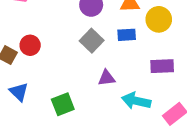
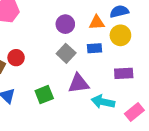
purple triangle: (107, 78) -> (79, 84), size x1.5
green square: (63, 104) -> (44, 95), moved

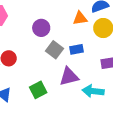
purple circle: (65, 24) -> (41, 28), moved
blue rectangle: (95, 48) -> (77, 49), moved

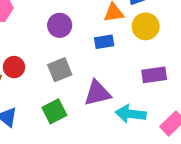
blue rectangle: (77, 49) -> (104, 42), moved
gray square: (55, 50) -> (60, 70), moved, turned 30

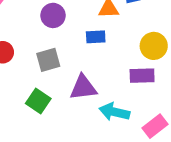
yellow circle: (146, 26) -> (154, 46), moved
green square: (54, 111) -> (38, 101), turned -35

^^^^^^^^^^^^^^^^

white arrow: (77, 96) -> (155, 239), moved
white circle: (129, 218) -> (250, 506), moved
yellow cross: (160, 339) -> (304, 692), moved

^^^^^^^^^^^^^^^^

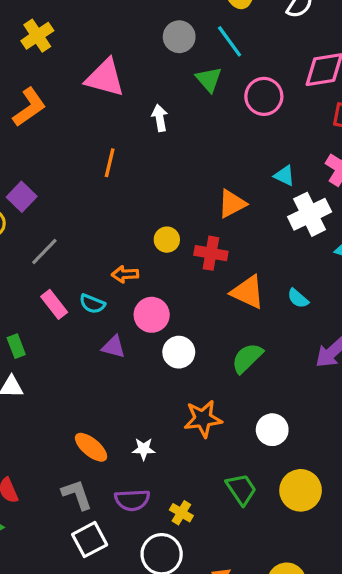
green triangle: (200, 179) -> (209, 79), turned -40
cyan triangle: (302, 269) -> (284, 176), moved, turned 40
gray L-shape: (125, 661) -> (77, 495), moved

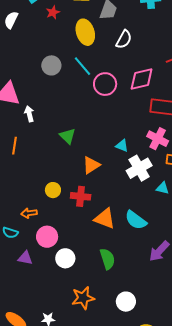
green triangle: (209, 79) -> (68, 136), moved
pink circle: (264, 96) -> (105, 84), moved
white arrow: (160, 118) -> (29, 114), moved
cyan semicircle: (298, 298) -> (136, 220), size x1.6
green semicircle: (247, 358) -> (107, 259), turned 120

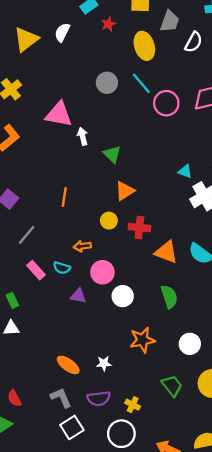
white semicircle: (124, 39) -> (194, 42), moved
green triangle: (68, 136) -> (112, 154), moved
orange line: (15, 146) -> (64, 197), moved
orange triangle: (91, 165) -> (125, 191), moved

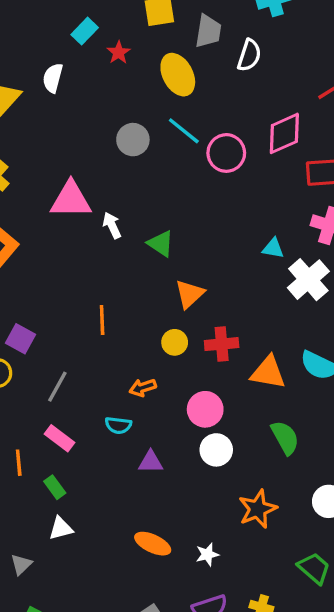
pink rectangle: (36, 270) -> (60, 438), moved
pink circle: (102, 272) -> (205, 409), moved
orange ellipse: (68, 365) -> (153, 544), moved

^^^^^^^^^^^^^^^^

## What this task involves
In the listing above, count every line that holds "size". Give only the number.

## Response
2